PROBLEM REQUIREMENTS
Type the listing below out again exactly. No images.

GIVEN DATA
• • • • • • •

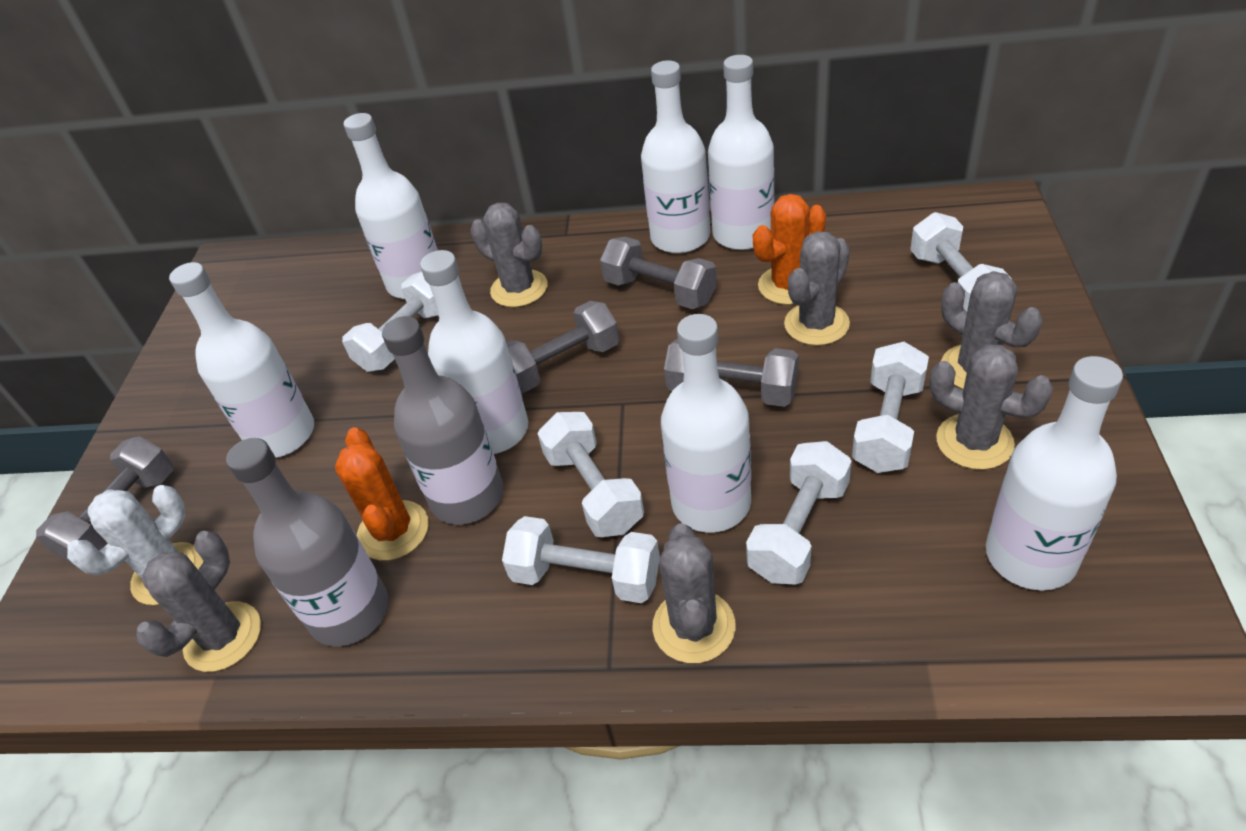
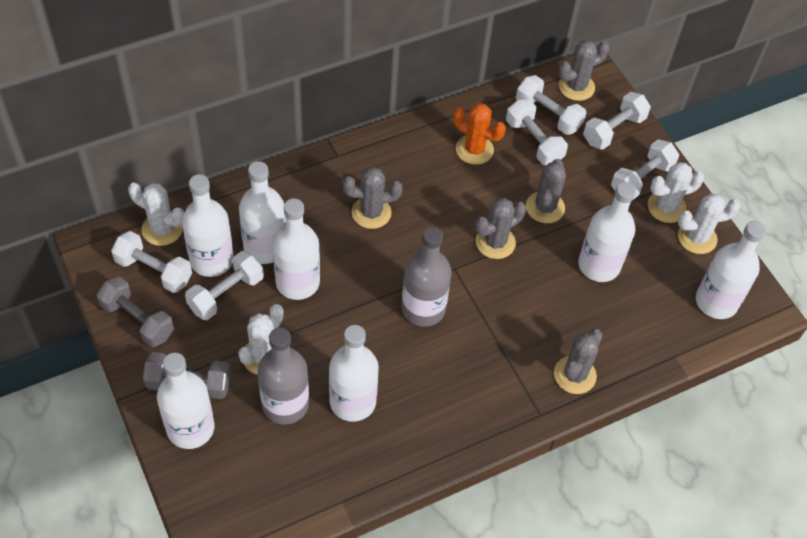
grey cactus: 6 -> 5
grey dumbbell: 4 -> 2
orange cactus: 2 -> 1
white cactus: 1 -> 4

• • • • • • •

ANSWER BELOW
grey cactus: 6 -> 5
grey dumbbell: 4 -> 2
orange cactus: 2 -> 1
white cactus: 1 -> 4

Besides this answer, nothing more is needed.